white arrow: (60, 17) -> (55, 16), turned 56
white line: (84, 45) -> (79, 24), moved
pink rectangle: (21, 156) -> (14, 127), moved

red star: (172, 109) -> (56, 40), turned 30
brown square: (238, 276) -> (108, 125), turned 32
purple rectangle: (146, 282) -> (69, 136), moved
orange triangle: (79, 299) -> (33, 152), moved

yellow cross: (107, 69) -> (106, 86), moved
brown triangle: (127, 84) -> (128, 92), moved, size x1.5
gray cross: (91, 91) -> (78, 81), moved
---
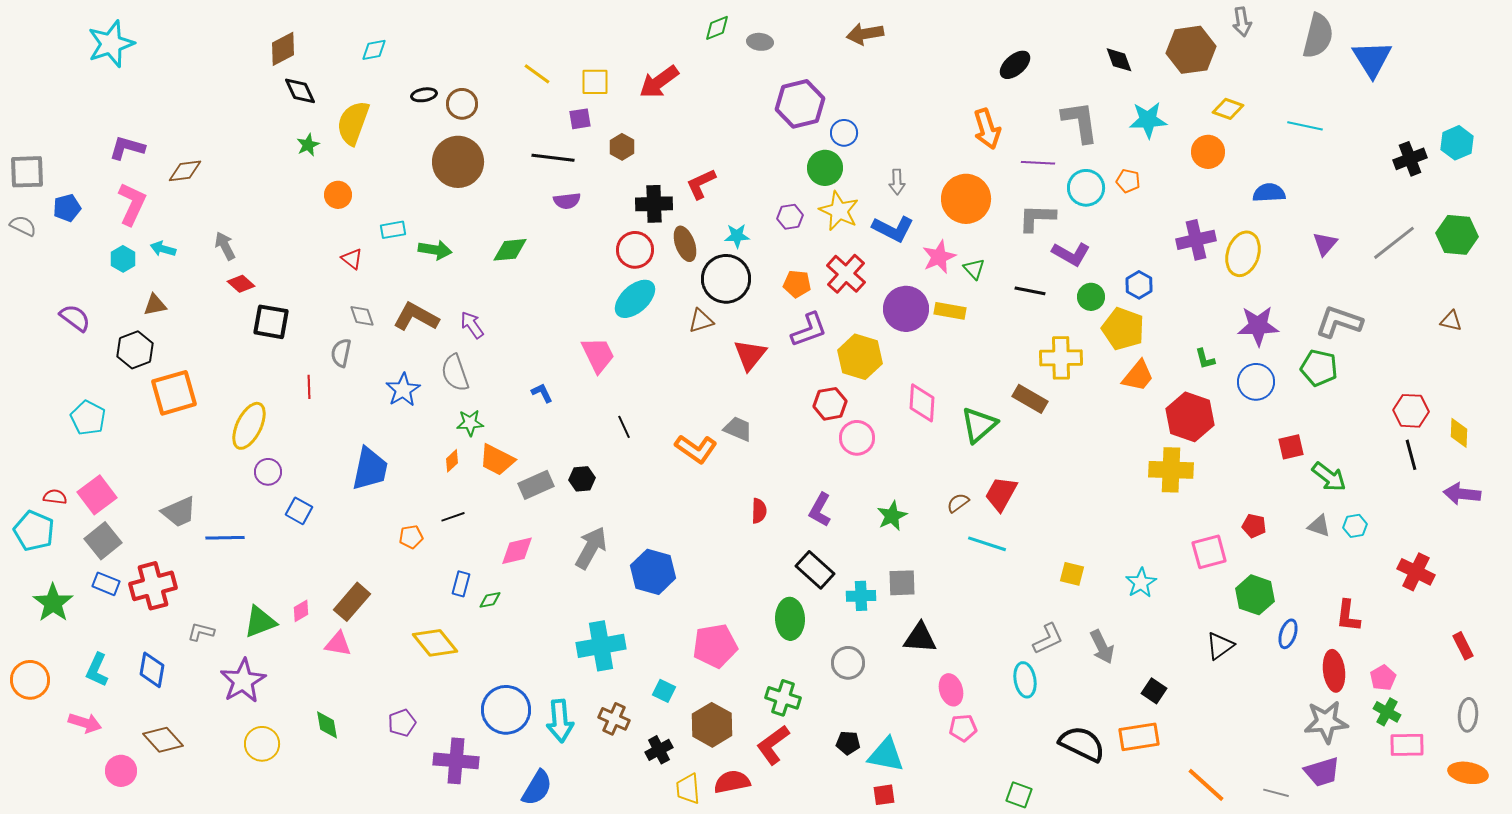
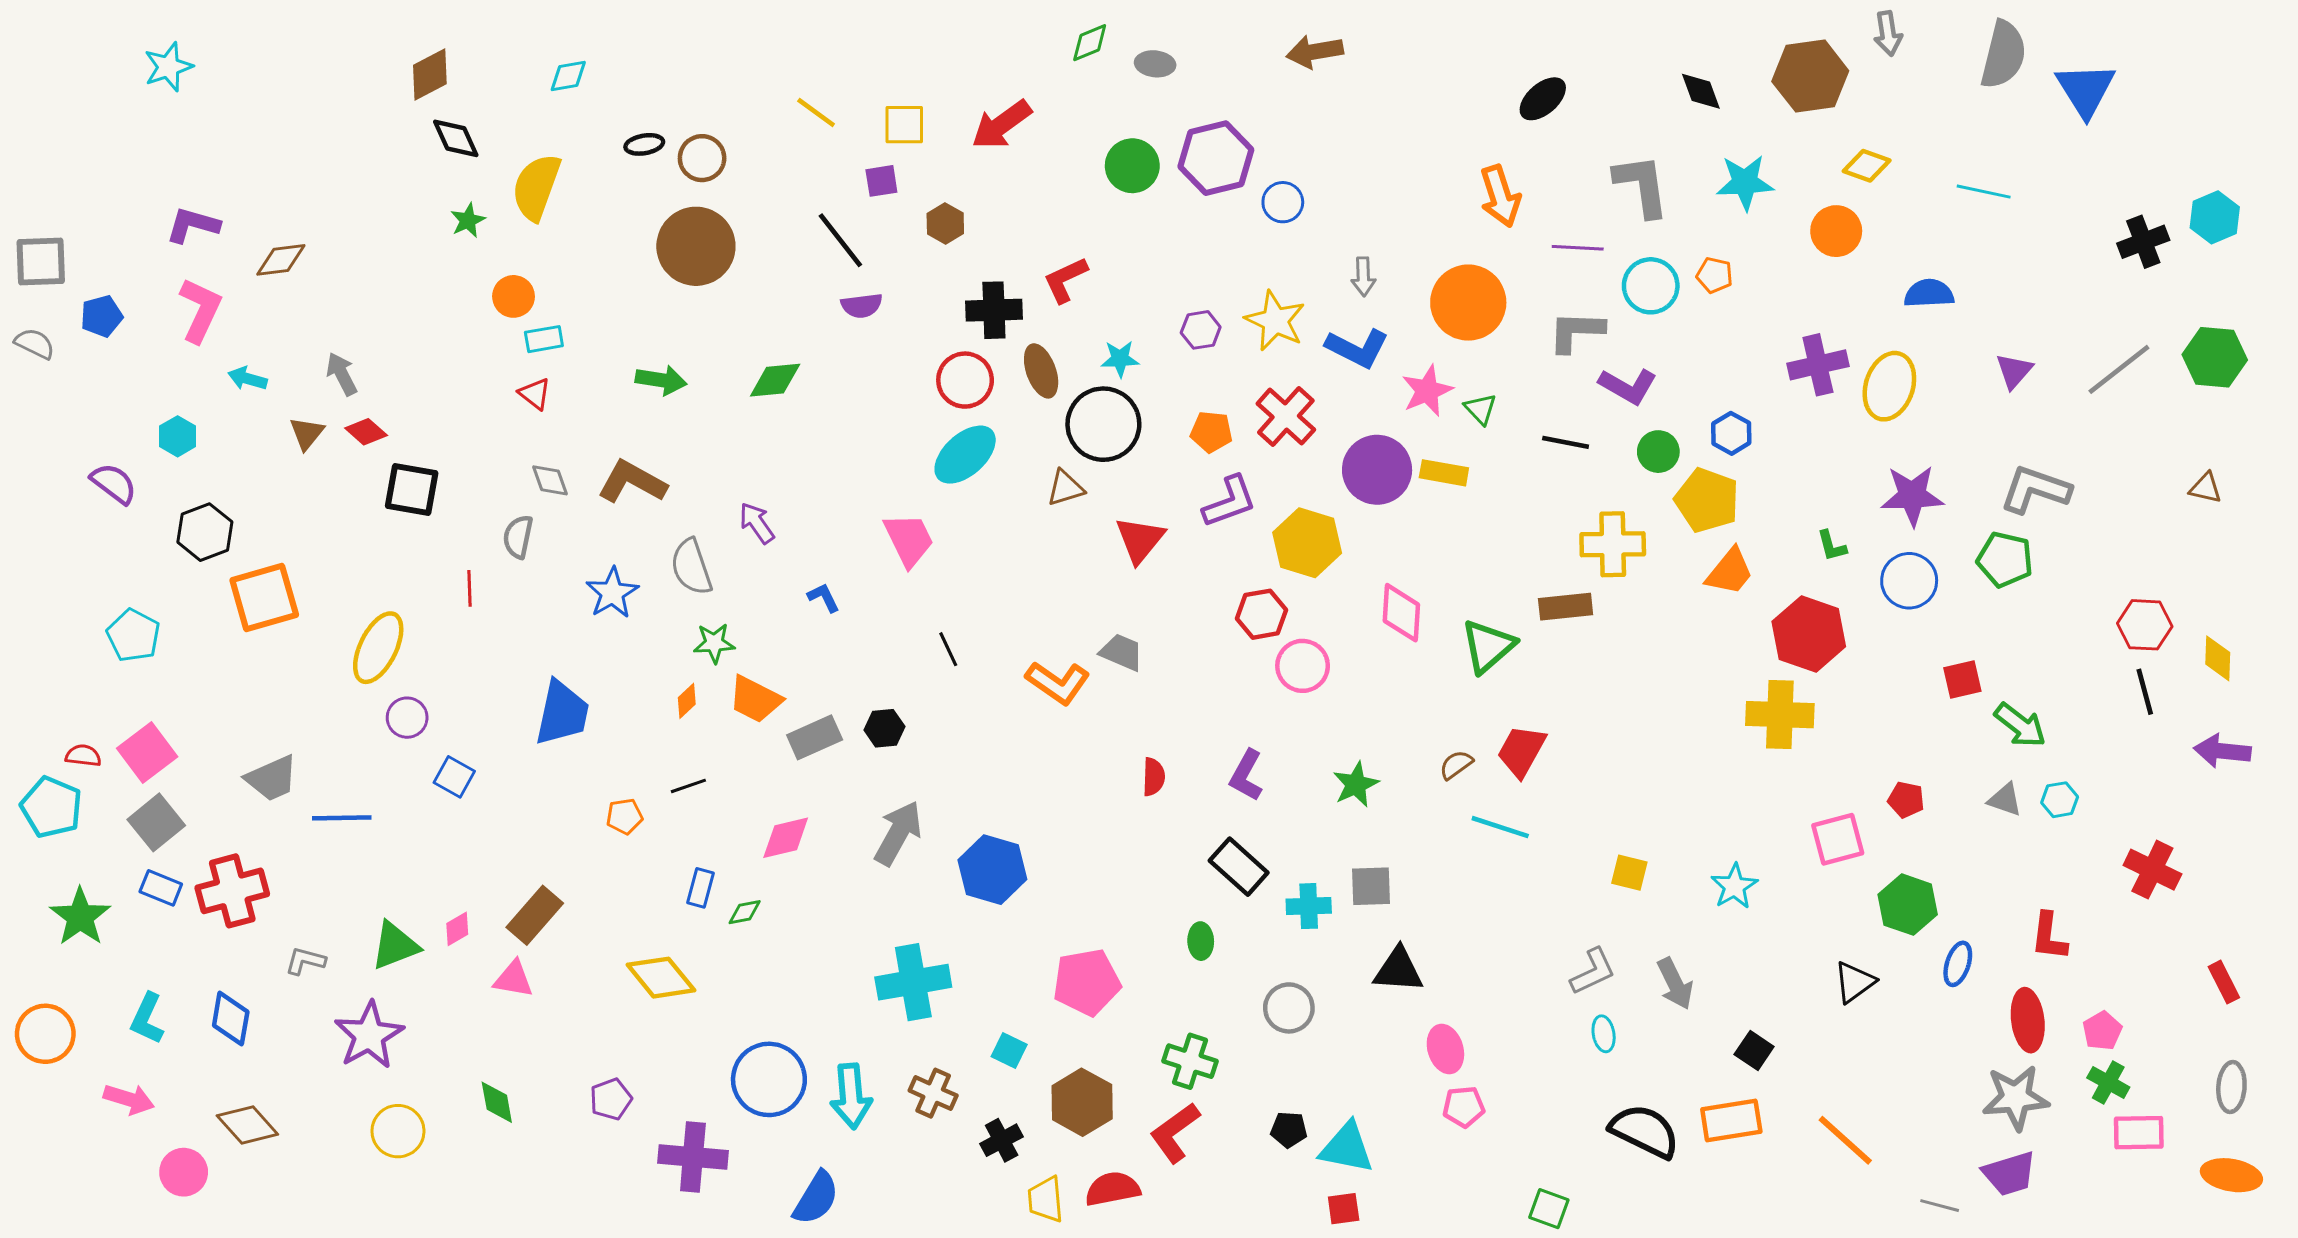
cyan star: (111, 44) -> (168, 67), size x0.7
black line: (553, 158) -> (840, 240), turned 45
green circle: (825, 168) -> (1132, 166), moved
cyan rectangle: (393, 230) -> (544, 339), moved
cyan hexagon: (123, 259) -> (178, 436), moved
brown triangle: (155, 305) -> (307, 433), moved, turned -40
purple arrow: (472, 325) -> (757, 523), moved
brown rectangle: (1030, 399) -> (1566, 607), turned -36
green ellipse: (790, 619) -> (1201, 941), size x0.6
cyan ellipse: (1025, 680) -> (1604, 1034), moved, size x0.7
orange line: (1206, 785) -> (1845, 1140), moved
==
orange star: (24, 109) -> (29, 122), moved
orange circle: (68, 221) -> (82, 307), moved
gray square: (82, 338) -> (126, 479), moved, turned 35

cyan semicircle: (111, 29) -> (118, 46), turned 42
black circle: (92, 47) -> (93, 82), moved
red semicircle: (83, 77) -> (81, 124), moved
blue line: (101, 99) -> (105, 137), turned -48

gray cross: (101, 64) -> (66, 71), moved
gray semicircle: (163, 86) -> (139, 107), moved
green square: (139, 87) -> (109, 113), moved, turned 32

Work order ::
Taking the records above, retype every line from the one with "red semicircle: (83, 77) -> (81, 124), moved" down to the one with "green square: (139, 87)", exactly and with nothing else.

Exercise result ::
red semicircle: (83, 77) -> (81, 124), moved
blue line: (101, 99) -> (105, 137), turned -48

gray cross: (101, 64) -> (66, 71), moved
gray semicircle: (163, 86) -> (139, 107), moved
green square: (139, 87) -> (109, 113), moved, turned 32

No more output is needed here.